+++ GIVEN DATA +++

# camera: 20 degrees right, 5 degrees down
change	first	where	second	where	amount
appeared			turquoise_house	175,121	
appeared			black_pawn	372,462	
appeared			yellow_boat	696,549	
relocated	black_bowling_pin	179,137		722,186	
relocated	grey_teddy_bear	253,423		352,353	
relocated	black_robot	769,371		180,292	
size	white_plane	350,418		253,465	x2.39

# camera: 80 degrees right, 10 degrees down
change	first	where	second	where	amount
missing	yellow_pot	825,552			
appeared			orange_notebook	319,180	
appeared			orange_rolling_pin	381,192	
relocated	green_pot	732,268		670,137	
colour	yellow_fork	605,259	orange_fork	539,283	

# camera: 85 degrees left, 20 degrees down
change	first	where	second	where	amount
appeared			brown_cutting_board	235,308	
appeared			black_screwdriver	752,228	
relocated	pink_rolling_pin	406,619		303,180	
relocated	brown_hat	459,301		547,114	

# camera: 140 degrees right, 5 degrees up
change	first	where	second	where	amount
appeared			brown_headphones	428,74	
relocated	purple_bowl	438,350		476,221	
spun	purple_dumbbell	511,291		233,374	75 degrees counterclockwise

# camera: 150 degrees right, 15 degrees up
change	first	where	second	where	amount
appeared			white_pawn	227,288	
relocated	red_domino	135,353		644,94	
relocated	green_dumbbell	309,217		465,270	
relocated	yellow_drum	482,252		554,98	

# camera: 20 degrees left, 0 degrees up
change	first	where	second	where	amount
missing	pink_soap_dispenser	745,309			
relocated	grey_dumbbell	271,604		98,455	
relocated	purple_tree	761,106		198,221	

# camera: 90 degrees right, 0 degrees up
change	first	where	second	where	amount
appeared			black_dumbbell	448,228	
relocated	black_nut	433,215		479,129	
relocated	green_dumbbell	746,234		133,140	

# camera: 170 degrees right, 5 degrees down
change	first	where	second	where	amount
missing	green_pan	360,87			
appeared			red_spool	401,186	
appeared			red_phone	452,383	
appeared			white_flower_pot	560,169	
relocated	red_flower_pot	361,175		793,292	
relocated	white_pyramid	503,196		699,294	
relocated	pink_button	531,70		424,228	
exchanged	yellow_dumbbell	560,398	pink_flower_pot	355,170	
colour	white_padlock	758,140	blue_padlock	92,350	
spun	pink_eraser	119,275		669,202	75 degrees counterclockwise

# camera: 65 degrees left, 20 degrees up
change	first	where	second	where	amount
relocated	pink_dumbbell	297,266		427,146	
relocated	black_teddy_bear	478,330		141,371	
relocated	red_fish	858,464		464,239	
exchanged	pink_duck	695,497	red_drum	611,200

+++

== WHAT IS REQUIRED ==
Word for word, copy out all of the data shown above.

== TASK SOLUTION ==
# camera: 20 degrees right, 5 degrees down
change	first	where	second	where	amount
appeared			turquoise_house	175,121	
appeared			black_pawn	372,462	
appeared			yellow_boat	696,549	
relocated	black_bowling_pin	179,137		722,186	
relocated	grey_teddy_bear	253,423		352,353	
relocated	black_robot	769,371		180,292	
size	white_plane	350,418		253,465	x2.39

# camera: 80 degrees right, 10 degrees down
change	first	where	second	where	amount
missing	yellow_pot	825,552			
appeared			orange_notebook	319,180	
appeared			orange_rolling_pin	381,192	
relocated	green_pot	732,268		670,137	
colour	yellow_fork	605,259	orange_fork	539,283	

# camera: 85 degrees left, 20 degrees down
change	first	where	second	where	amount
appeared			brown_cutting_board	235,308	
appeared			black_screwdriver	752,228	
relocated	pink_rolling_pin	406,619		303,180	
relocated	brown_hat	459,301		547,114	

# camera: 140 degrees right, 5 degrees up
change	first	where	second	where	amount
appeared			brown_headphones	428,74	
relocated	purple_bowl	438,350		476,221	
spun	purple_dumbbell	511,291		233,374	75 degrees counterclockwise

# camera: 150 degrees right, 15 degrees up
change	first	where	second	where	amount
appeared			white_pawn	227,288	
relocated	red_domino	135,353		644,94	
relocated	green_dumbbell	309,217		465,270	
relocated	yellow_drum	482,252		554,98	

# camera: 20 degrees left, 0 degrees up
change	first	where	second	where	amount
missing	pink_soap_dispenser	745,309			
relocated	grey_dumbbell	271,604		98,455	
relocated	purple_tree	761,106		198,221	

# camera: 90 degrees right, 0 degrees up
change	first	where	second	where	amount
appeared			black_dumbbell	448,228	
relocated	black_nut	433,215		479,129	
relocated	green_dumbbell	746,234		133,140	

# camera: 170 degrees right, 5 degrees down
change	first	where	second	where	amount
missing	green_pan	360,87			
appeared			red_spool	401,186	
appeared			red_phone	452,383	
appeared			white_flower_pot	560,169	
relocated	red_flower_pot	361,175		793,292	
relocated	white_pyramid	503,196		699,294	
relocated	pink_button	531,70		424,228	
exchanged	yellow_dumbbell	560,398	pink_flower_pot	355,170	
colour	white_padlock	758,140	blue_padlock	92,350	
spun	pink_eraser	119,275		669,202	75 degrees counterclockwise

# camera: 65 degrees left, 20 degrees up
change	first	where	second	where	amount
relocated	pink_dumbbell	297,266		427,146	
relocated	black_teddy_bear	478,330		141,371	
relocated	red_fish	858,464		464,239	
exchanged	pink_duck	695,497	red_drum	611,200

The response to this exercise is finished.